Data extracted from a collection:
------------------------------------------------------------------------

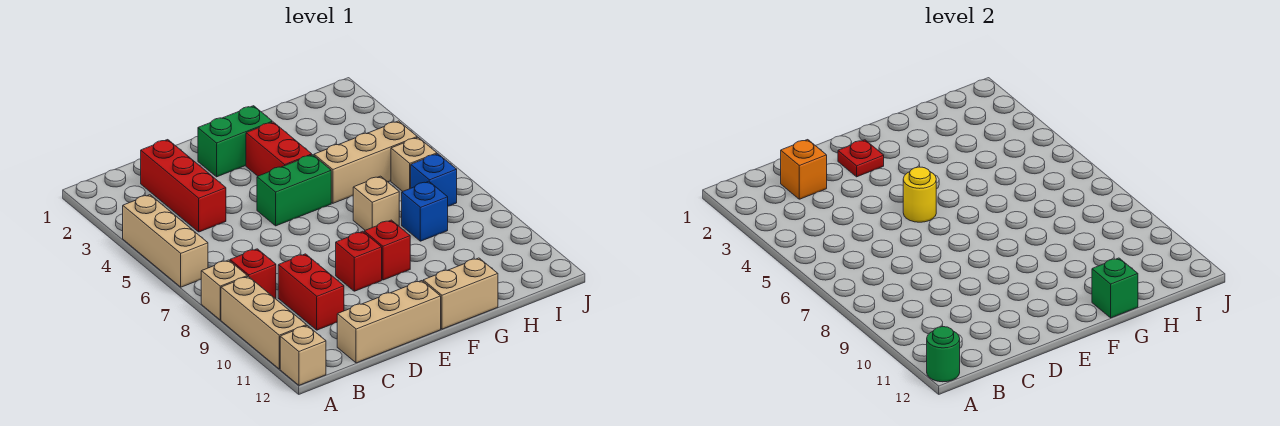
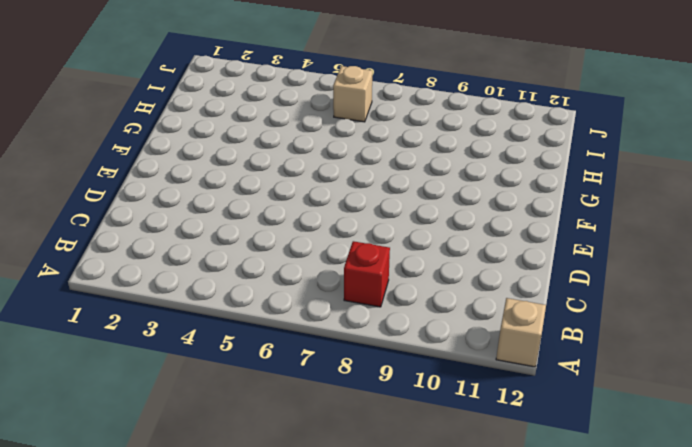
none -> tan brick A4:A6 level 1
none -> tan brick A8 level 1
none -> tan brick A9:A11 level 1

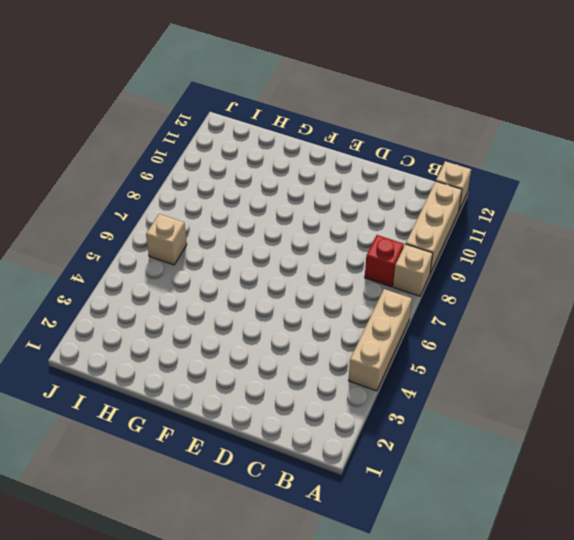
none -> red brick C2:C4 level 1
none -> red brick C9:C10 level 1
none -> tan brick C12:E12 level 1

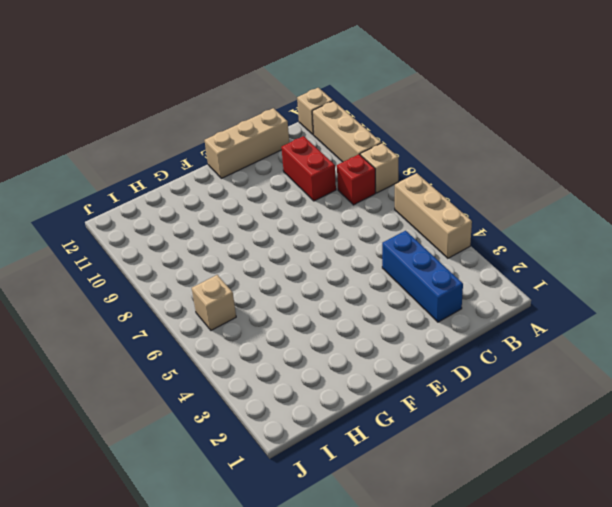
blue brick C2:C4 level 1 -> red brick C2:C4 level 1
none -> green brick E2:F2 level 1
none -> green brick E5:F5 level 1
none -> red brick E9 level 1

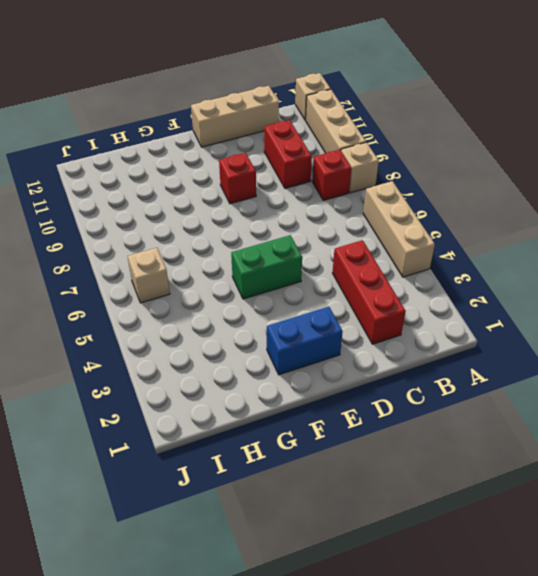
blue brick E2:F2 level 1 -> green brick E2:F2 level 1
none -> red brick F3:F4 level 1
none -> red brick F9 level 1
none -> tan brick F12:G12 level 1

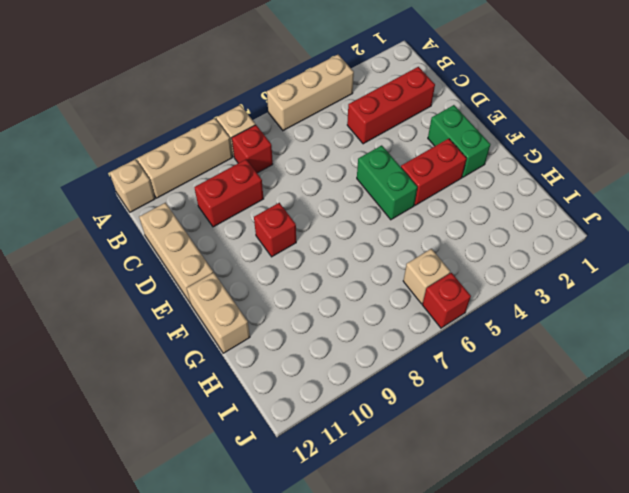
red brick J6 level 1 -> red brick F9 level 1
none -> tan brick G5:I5 level 1
none -> tan brick G7 level 1
none -> blue brick H8 level 1

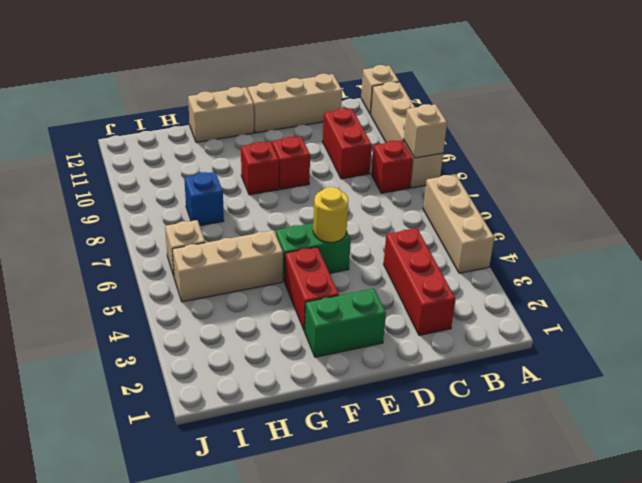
tan brick A8 level 2 -> tan brick G7 level 1
none -> blue brick I7 level 1
none -> green round brick A12 level 2
none -> orange brick C2 level 2

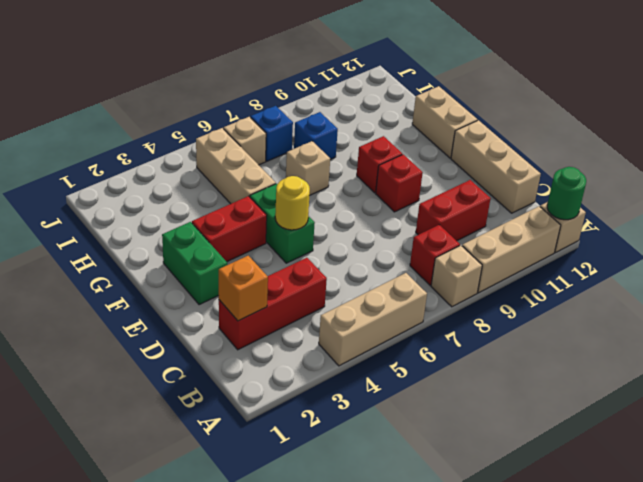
none -> red plate E2 level 2
none -> green brick G12 level 2

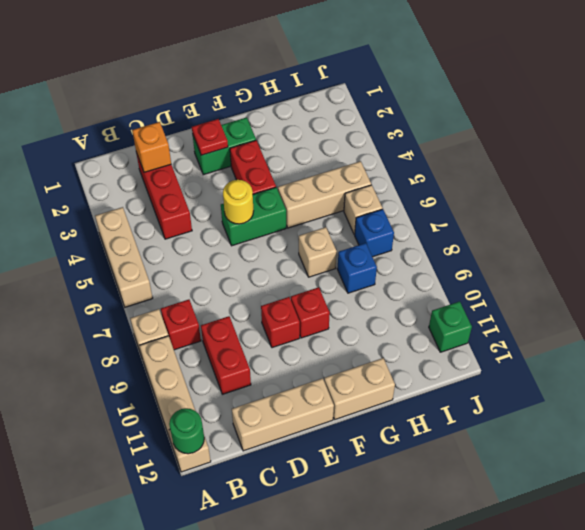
green brick J11 level 1 -> green brick G12 level 2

------------------------------------------------------------------------

[EXERCISE] How would the lines above read from the one with "none -> tan brick F12:G12 level 1" to the one with "none -> orange brick C2 level 2", inclusive, with no pictures? Write them out exactly.

[EXERCISE RESPONSE]
none -> tan brick F12:G12 level 1

red brick J6 level 1 -> red brick F9 level 1
none -> tan brick G5:I5 level 1
none -> tan brick G7 level 1
none -> blue brick H8 level 1

tan brick A8 level 2 -> tan brick G7 level 1
none -> blue brick I7 level 1
none -> green round brick A12 level 2
none -> orange brick C2 level 2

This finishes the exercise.